Reproduce the lines below from the one that contains "yellow cheese [188,135,244,187]" through the end, inclusive, and add nothing.
INPUT DATA: Begin
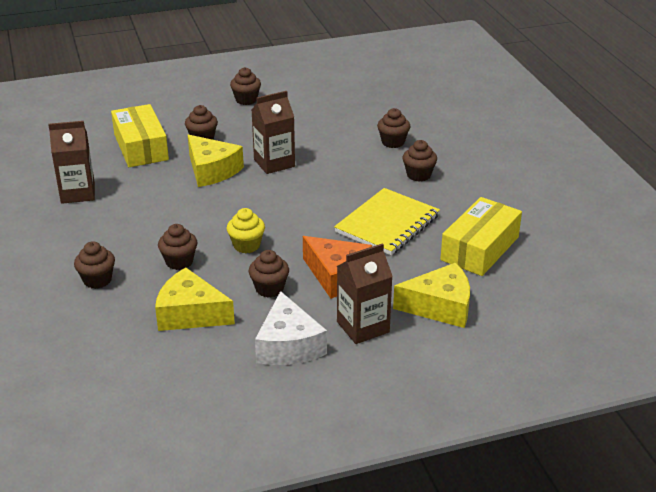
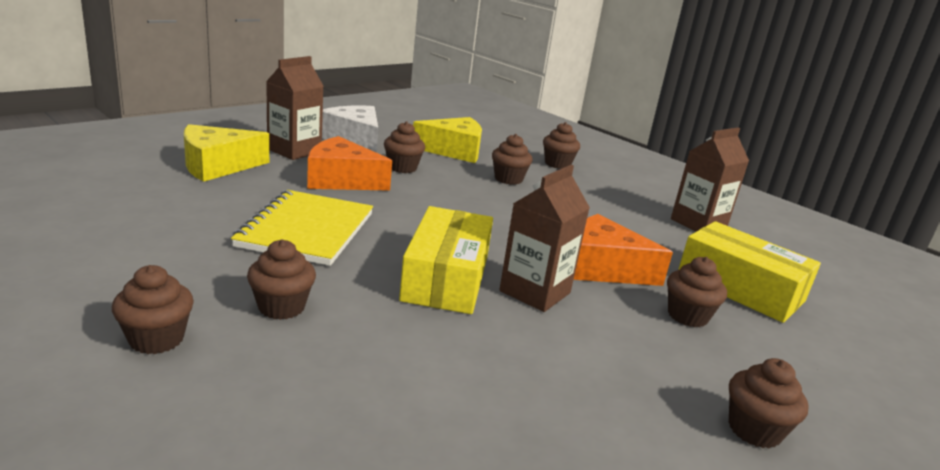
camera: 150 degrees right, 10 degrees down
yellow cheese [188,135,244,187] -> orange cheese [574,214,673,286]
yellow cupcake [227,208,265,253] -> none
brown cupcake [377,108,410,148] -> brown cupcake moved to [112,265,194,354]
yellow box [440,197,522,276] -> yellow box moved to [399,206,493,314]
INPUT DATA: End
**EXERCISE RESPONSE**:
yellow cheese [188,135,244,187] -> orange cheese [574,214,673,286]
yellow cupcake [227,208,265,253] -> none
brown cupcake [377,108,410,148] -> brown cupcake moved to [112,265,194,354]
yellow box [440,197,522,276] -> yellow box moved to [399,206,493,314]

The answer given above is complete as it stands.